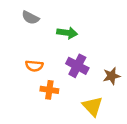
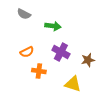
orange semicircle: (34, 66) -> (27, 52), turned -32
yellow triangle: (93, 106) -> (73, 84), turned -30

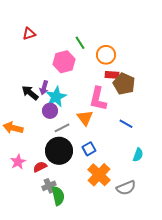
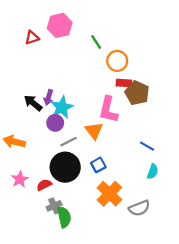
green line: (80, 43) -> (96, 42), moved
pink hexagon: (64, 62) -> (60, 25), moved
blue line: (126, 124) -> (147, 146), moved

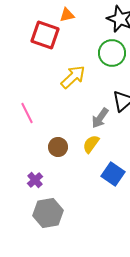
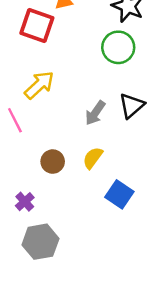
yellow arrow: (73, 77) -> (39, 85), moved
gray arrow: (100, 118) -> (95, 113), moved

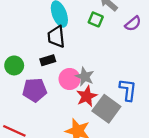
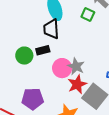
green circle: (14, 65) -> (24, 56), moved
purple pentagon: (35, 90) -> (33, 99), moved

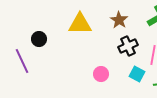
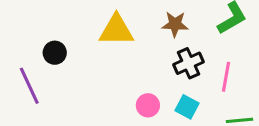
brown star: (119, 20) -> (175, 24), turned -30
cyan square: (137, 74) -> (187, 107), moved

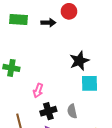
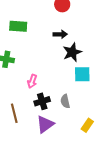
green rectangle: (19, 20) -> (18, 26), moved
black arrow: (48, 23) -> (60, 34), moved

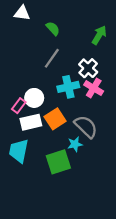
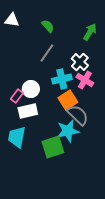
white triangle: (22, 13) -> (12, 20), moved
orange square: (55, 119) -> (68, 100), moved
cyan star: (75, 144) -> (68, 131), size x1.6

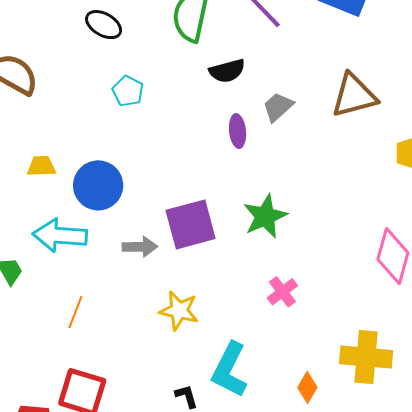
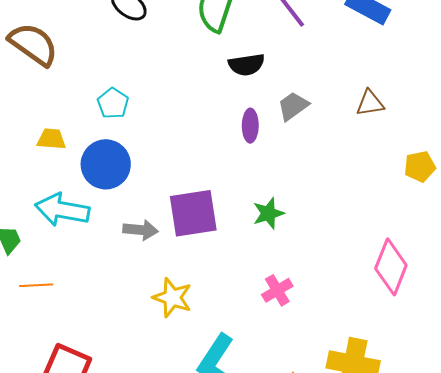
cyan pentagon: (128, 91) -> (113, 103), moved
brown triangle: (354, 96) -> (370, 103), size x0.6
green star: (265, 216) -> (268, 213), size x0.7
orange line: (75, 312) -> (36, 285), moved, turned 60

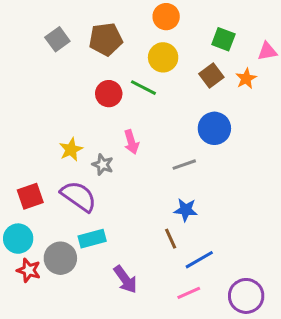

● INSTRUCTIONS FOR THE TASK: Copy the listing above exactly, minus the pictures.

● FINISHED TASK:
orange semicircle: (34, 66) -> (27, 52), turned -32
yellow triangle: (93, 106) -> (73, 84), turned -30

green line: (80, 43) -> (96, 42), moved
pink hexagon: (64, 62) -> (60, 25), moved
blue line: (126, 124) -> (147, 146), moved

yellow arrow: (73, 77) -> (39, 85), moved
gray arrow: (100, 118) -> (95, 113), moved

green circle: (14, 65) -> (24, 56), moved
purple pentagon: (35, 90) -> (33, 99), moved

brown star: (119, 20) -> (175, 24), turned -30
cyan square: (137, 74) -> (187, 107), moved

green rectangle: (19, 20) -> (18, 26), moved
black arrow: (48, 23) -> (60, 34), moved

white triangle: (22, 13) -> (12, 20), moved
orange square: (55, 119) -> (68, 100), moved
cyan star: (75, 144) -> (68, 131), size x1.6

cyan pentagon: (128, 91) -> (113, 103), moved
brown triangle: (354, 96) -> (370, 103), size x0.6
green star: (265, 216) -> (268, 213), size x0.7
orange line: (75, 312) -> (36, 285), moved, turned 60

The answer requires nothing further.